WHAT TO DO: Please transcribe the data exactly as shown, skipping the images.

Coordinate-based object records
BEGIN
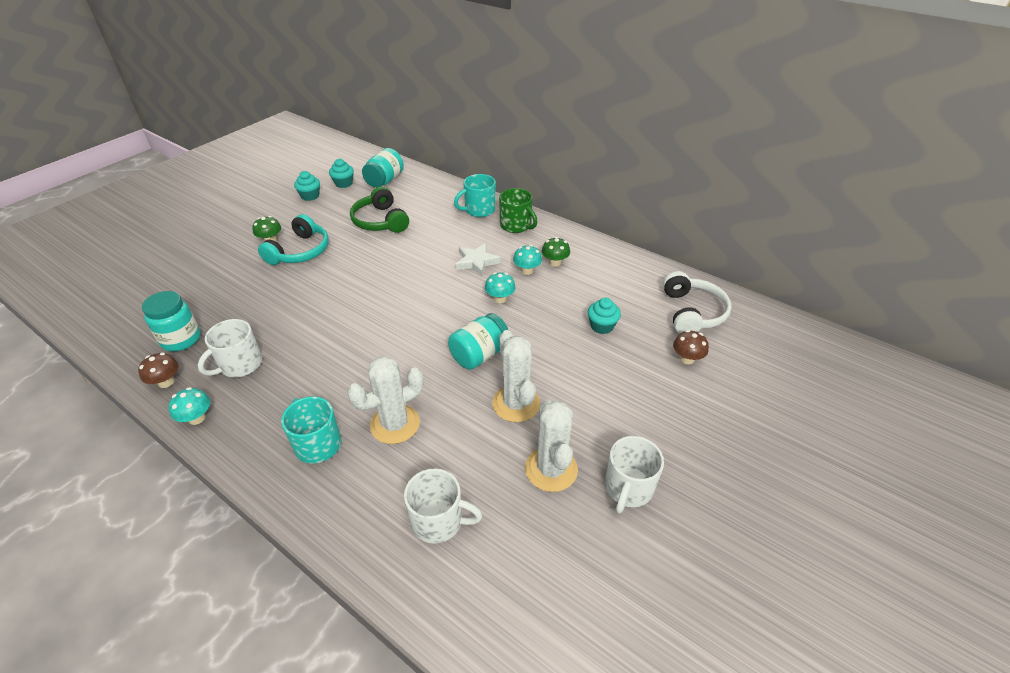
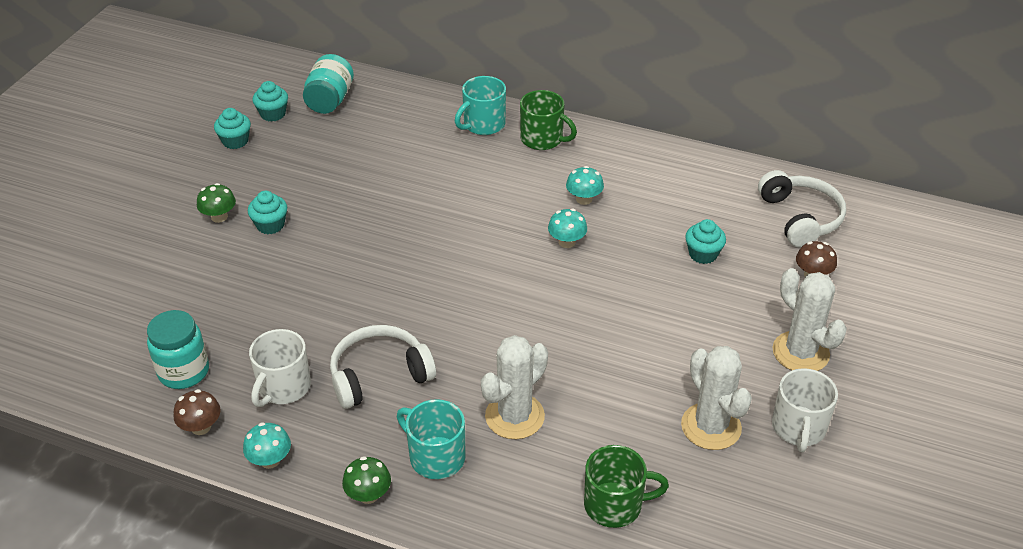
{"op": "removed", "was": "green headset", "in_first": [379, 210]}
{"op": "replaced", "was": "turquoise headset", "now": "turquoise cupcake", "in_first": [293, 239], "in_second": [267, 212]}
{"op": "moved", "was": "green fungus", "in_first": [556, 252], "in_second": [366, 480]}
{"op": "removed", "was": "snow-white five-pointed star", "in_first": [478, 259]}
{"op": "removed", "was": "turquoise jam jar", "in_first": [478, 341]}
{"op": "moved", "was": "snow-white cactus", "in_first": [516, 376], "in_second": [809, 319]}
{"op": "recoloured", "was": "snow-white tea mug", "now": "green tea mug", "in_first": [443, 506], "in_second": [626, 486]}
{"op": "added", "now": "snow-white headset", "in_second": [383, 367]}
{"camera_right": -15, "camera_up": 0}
END
TASK RESPONSE:
{"op": "removed", "was": "green headset", "in_first": [379, 210]}
{"op": "replaced", "was": "turquoise headset", "now": "turquoise cupcake", "in_first": [293, 239], "in_second": [267, 212]}
{"op": "moved", "was": "green fungus", "in_first": [556, 252], "in_second": [366, 480]}
{"op": "removed", "was": "snow-white five-pointed star", "in_first": [478, 259]}
{"op": "removed", "was": "turquoise jam jar", "in_first": [478, 341]}
{"op": "moved", "was": "snow-white cactus", "in_first": [516, 376], "in_second": [809, 319]}
{"op": "recoloured", "was": "snow-white tea mug", "now": "green tea mug", "in_first": [443, 506], "in_second": [626, 486]}
{"op": "added", "now": "snow-white headset", "in_second": [383, 367]}
{"camera_right": -15, "camera_up": 0}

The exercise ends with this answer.